### Exercise
Please repeat only the lines below starting at the line that holds "D2: diode (A SIG18, K SIG7) -> none" and ending at the line that holds "POT2: 20k (5V, GND, wiper", exactly, with both of those lines included and every picture omitted.

### Before-and-after change records

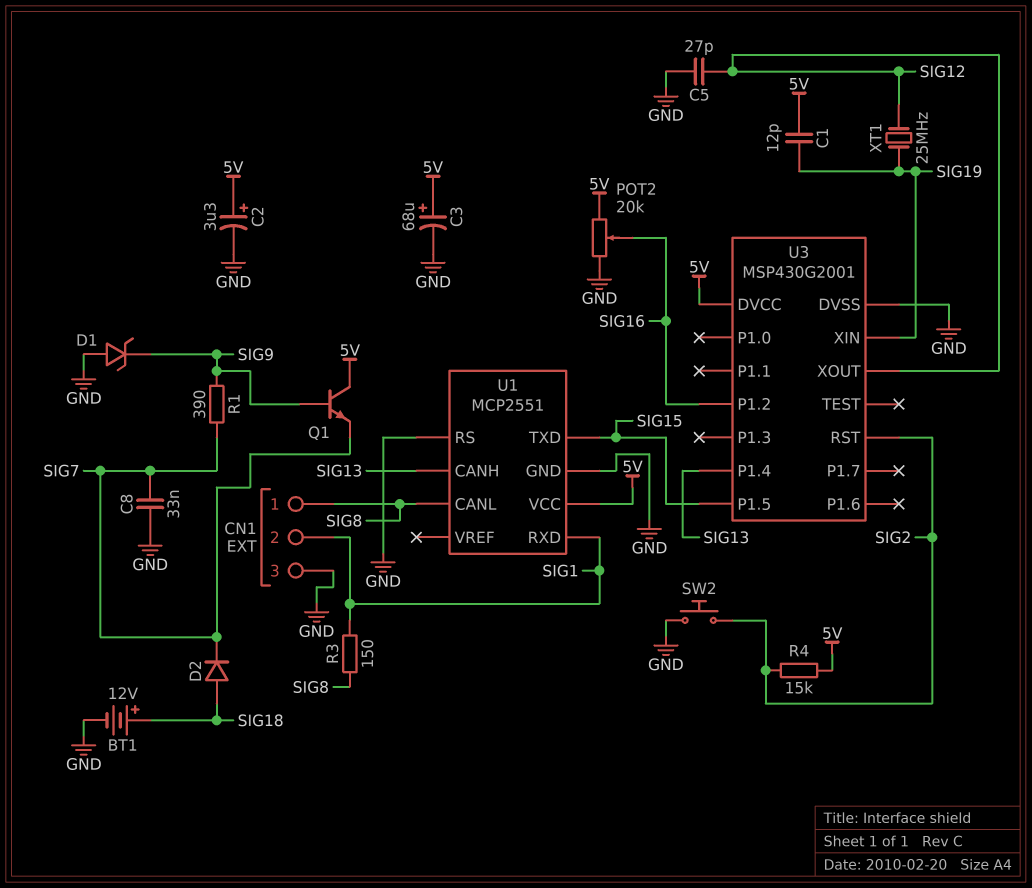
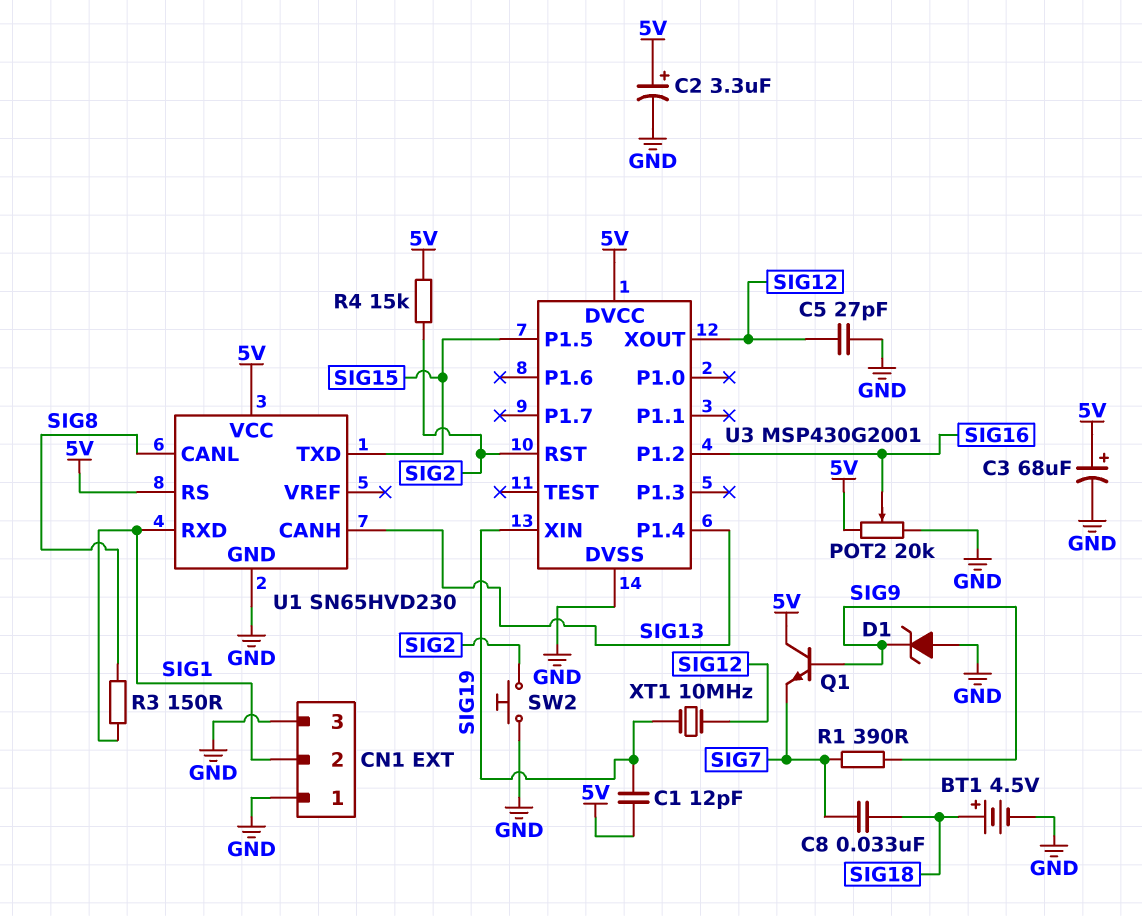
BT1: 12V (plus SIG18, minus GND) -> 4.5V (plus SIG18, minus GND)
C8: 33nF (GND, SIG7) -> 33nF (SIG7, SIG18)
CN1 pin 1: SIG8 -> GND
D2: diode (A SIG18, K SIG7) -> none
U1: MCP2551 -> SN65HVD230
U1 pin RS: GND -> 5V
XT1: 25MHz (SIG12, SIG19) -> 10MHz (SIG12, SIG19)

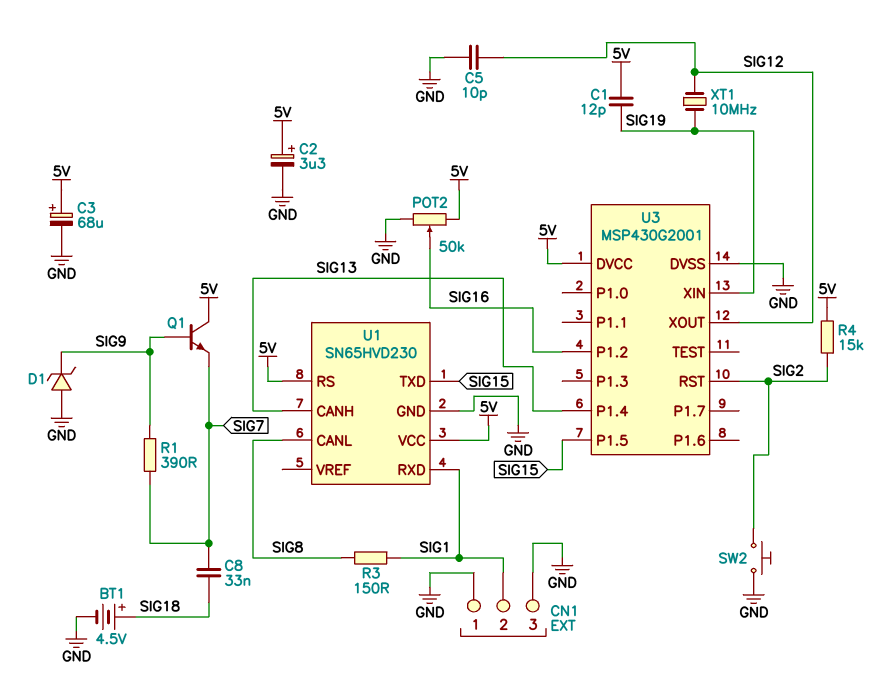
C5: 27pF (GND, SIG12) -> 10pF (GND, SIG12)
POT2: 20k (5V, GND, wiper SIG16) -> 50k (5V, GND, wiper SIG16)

==

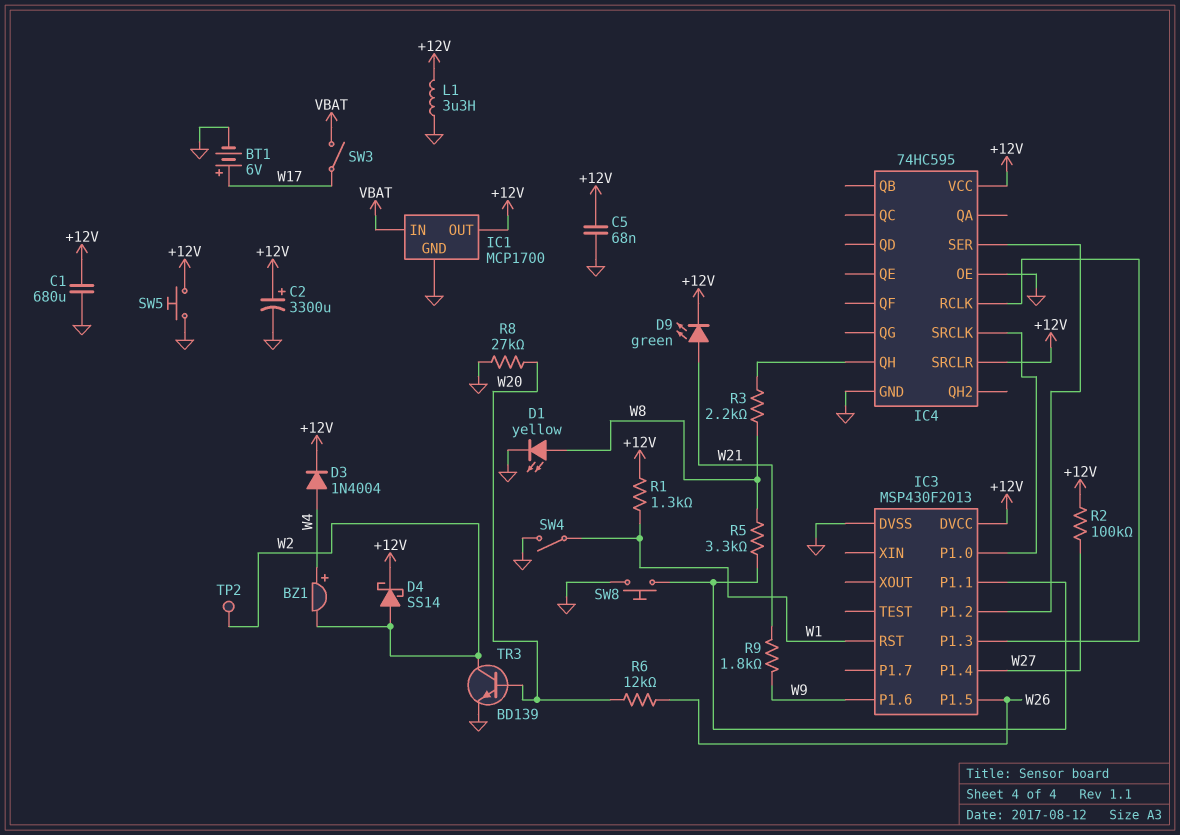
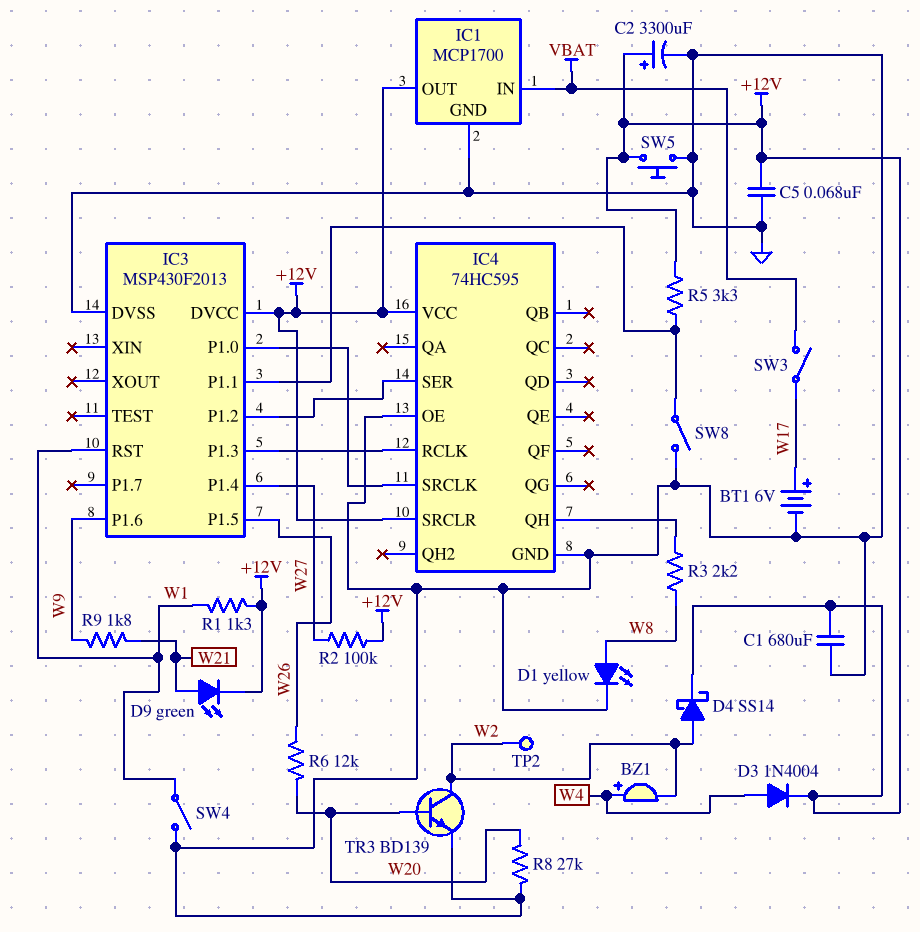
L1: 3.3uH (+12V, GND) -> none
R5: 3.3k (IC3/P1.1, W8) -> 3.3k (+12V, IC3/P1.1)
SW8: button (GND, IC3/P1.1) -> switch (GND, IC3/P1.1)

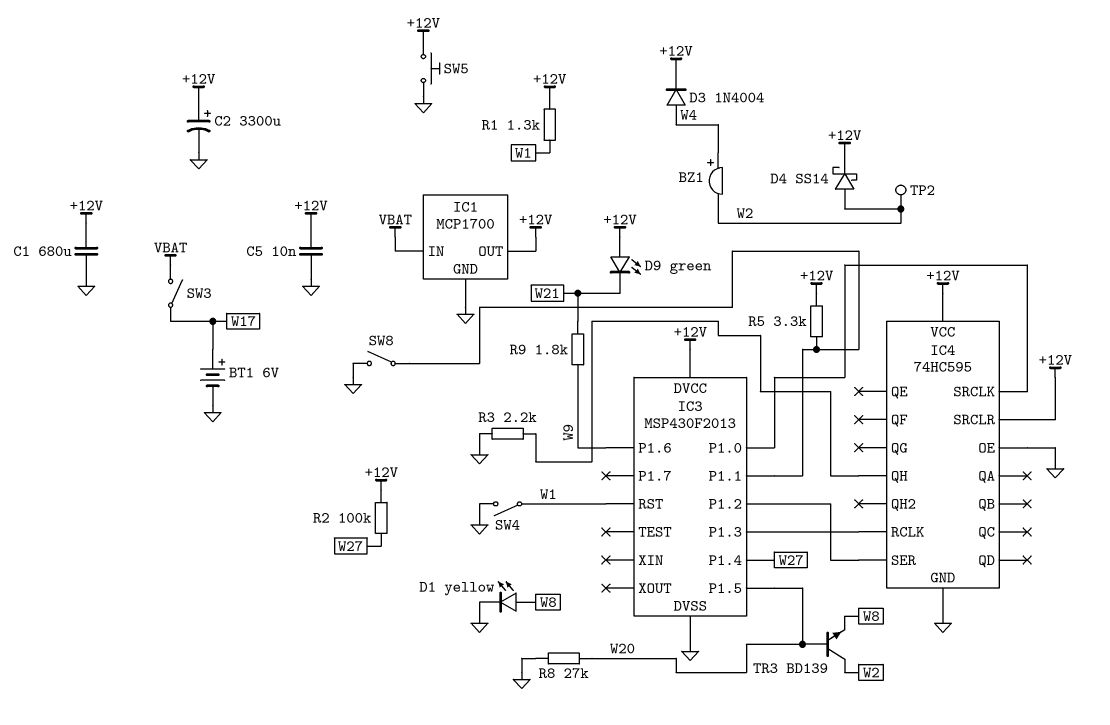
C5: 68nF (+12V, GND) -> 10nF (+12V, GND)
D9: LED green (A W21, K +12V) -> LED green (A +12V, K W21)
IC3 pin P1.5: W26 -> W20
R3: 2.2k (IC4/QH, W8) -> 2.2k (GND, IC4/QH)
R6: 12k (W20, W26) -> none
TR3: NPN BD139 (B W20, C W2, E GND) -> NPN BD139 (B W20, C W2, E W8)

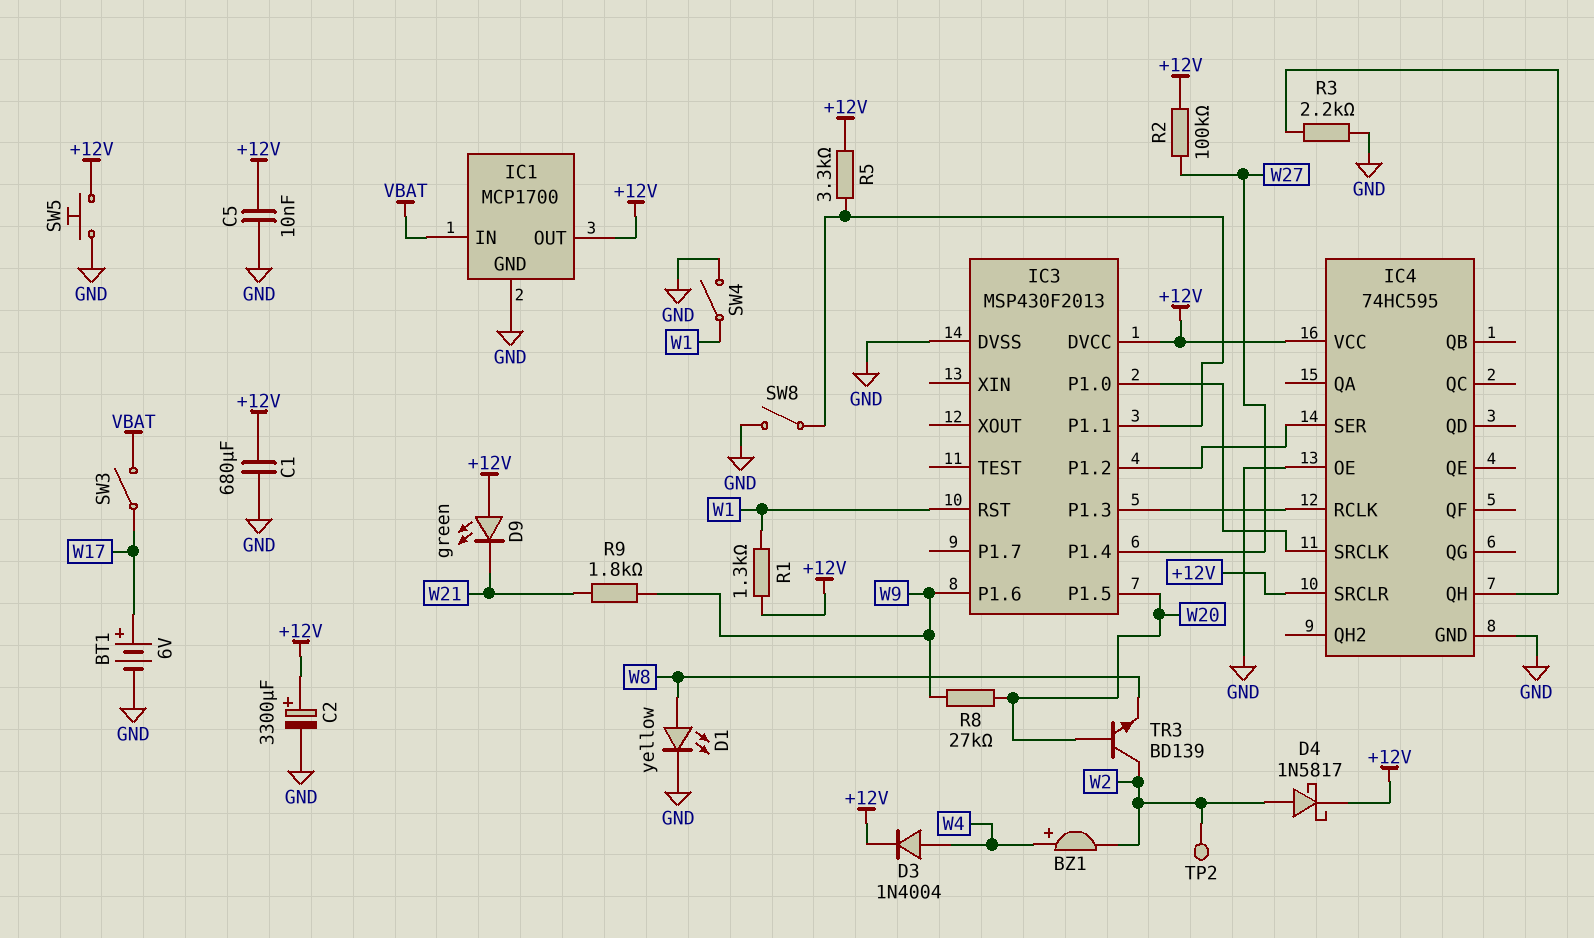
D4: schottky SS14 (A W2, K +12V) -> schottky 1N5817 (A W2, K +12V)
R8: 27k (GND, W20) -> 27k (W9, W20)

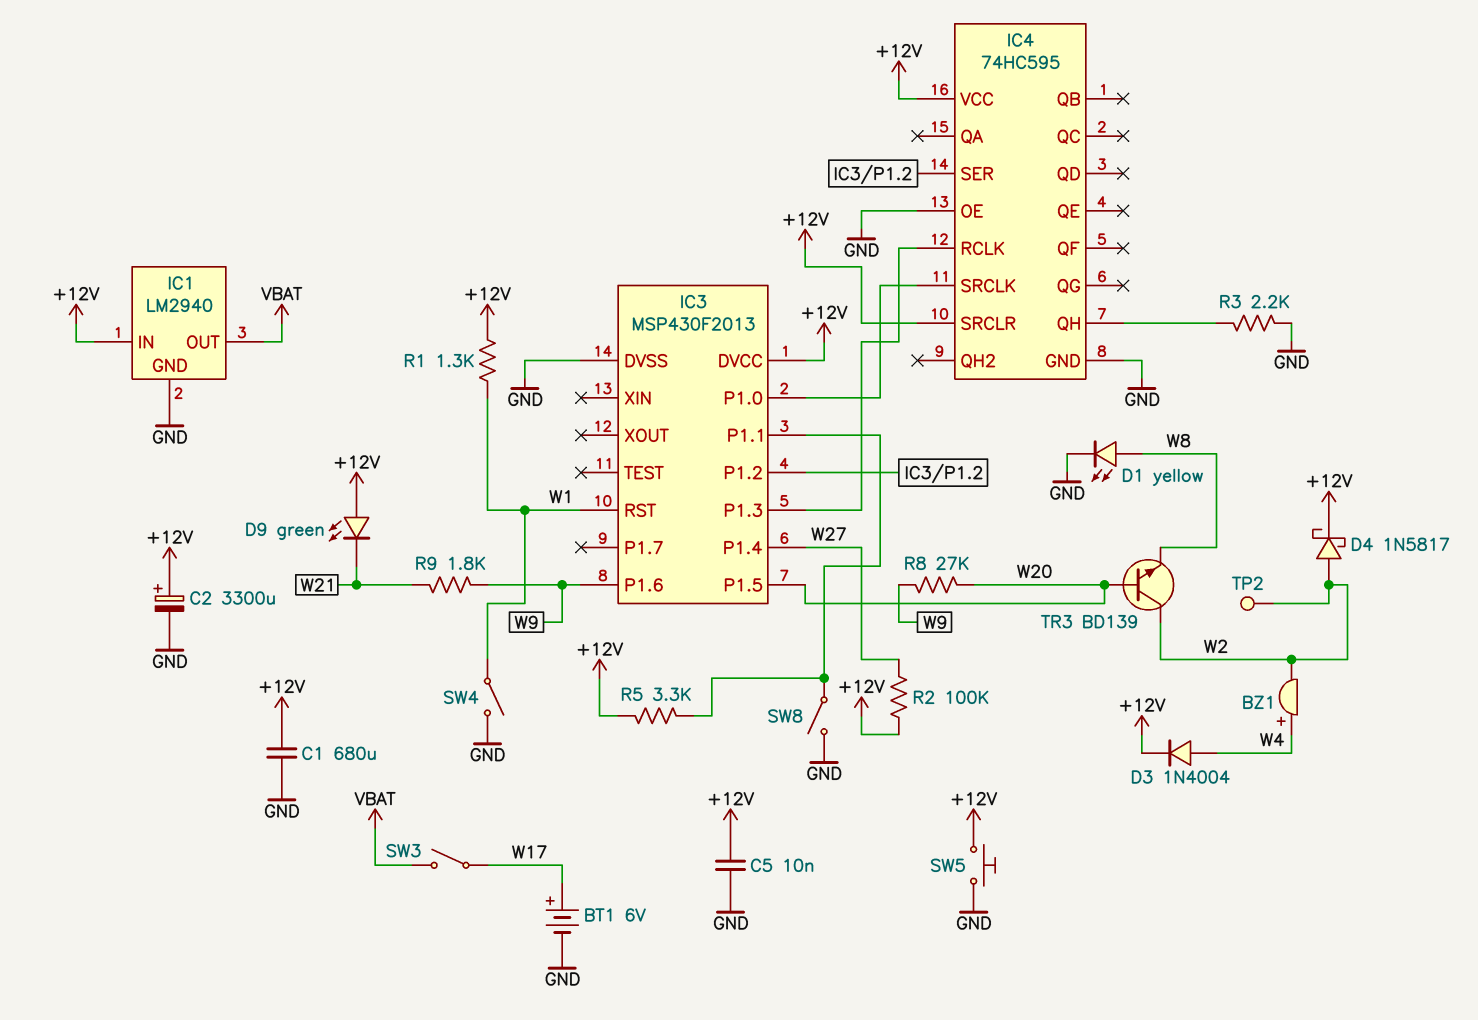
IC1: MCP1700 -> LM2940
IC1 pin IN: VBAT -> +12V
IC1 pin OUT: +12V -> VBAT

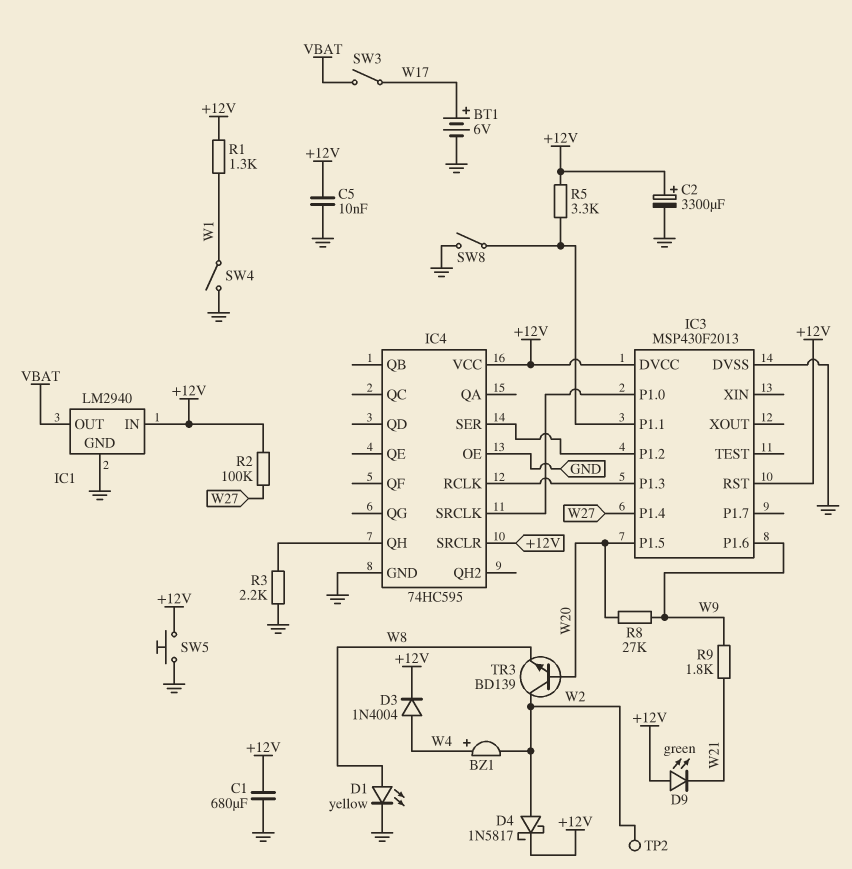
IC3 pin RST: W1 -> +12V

### The answer
D2: diode (A SIG18, K SIG7) -> none
U1: MCP2551 -> SN65HVD230
U1 pin RS: GND -> 5V
XT1: 25MHz (SIG12, SIG19) -> 10MHz (SIG12, SIG19)

C5: 27pF (GND, SIG12) -> 10pF (GND, SIG12)
POT2: 20k (5V, GND, wiper SIG16) -> 50k (5V, GND, wiper SIG16)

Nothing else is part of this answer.